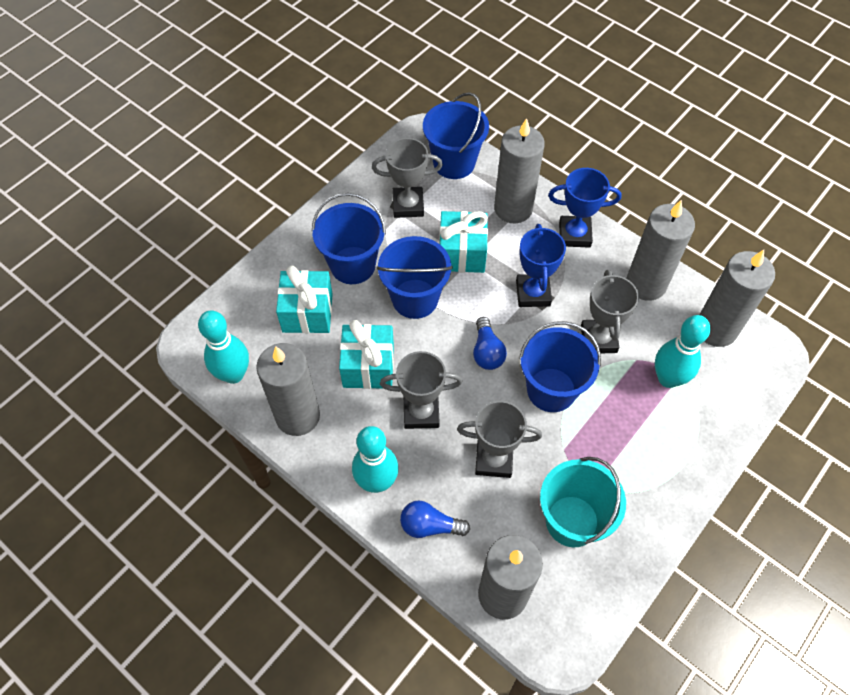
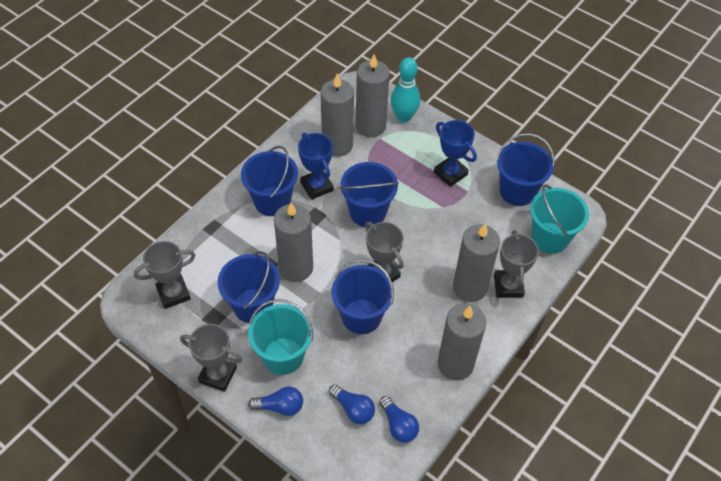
blue bucket: 4 -> 5
blue light bulb: 2 -> 3
turquoise bowling pin: 3 -> 1
turquoise bucket: 1 -> 2
turquoise gift: 3 -> 0

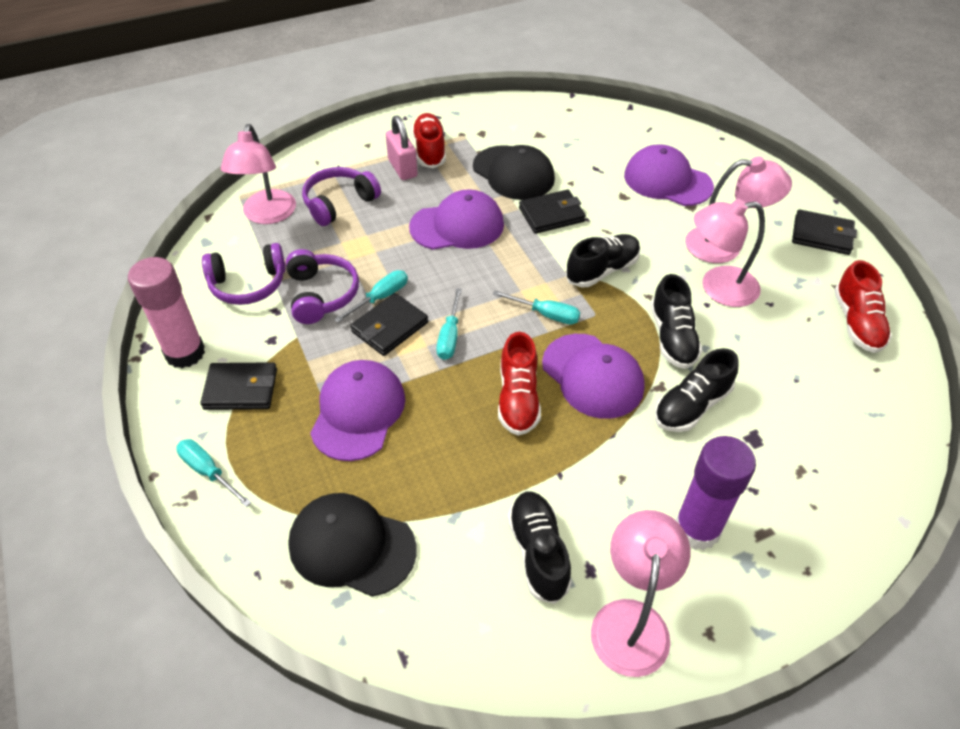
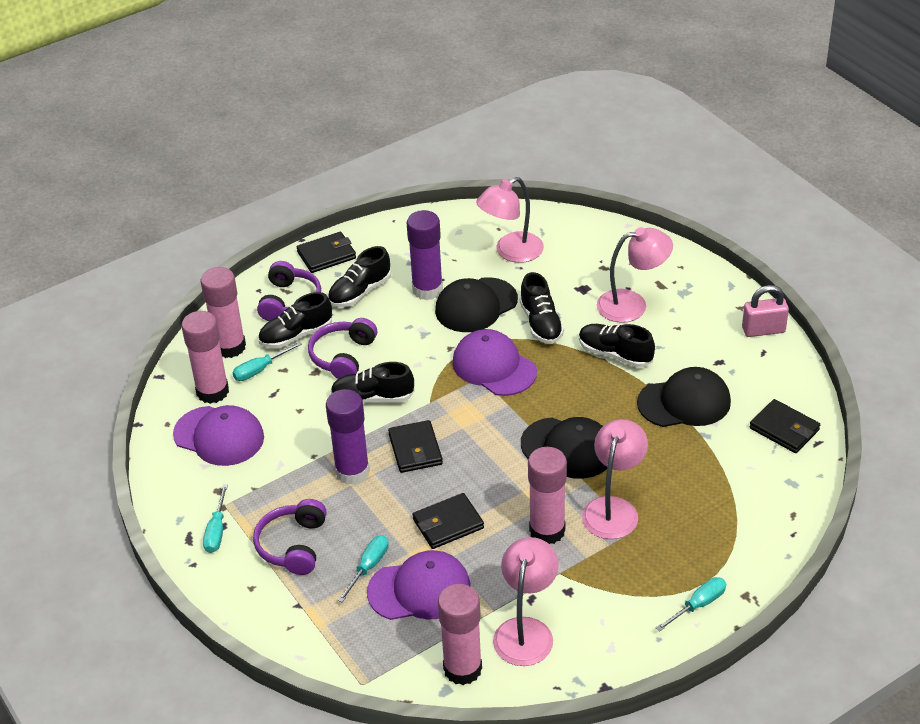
black cap: 2 -> 3
black shoe: 4 -> 5
pink glue stick: 1 -> 4
purple cap: 4 -> 3
purple glue stick: 1 -> 2
red shoe: 3 -> 0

****************************************

What you will do - Go to the line with "turquoise bowling pin: 3 -> 1" in the entries above. Reproduce that line and each one after it to the end, exactly and without the pictures.

Task result -
turquoise bowling pin: 3 -> 1
turquoise bucket: 1 -> 2
turquoise gift: 3 -> 0

black cap: 2 -> 3
black shoe: 4 -> 5
pink glue stick: 1 -> 4
purple cap: 4 -> 3
purple glue stick: 1 -> 2
red shoe: 3 -> 0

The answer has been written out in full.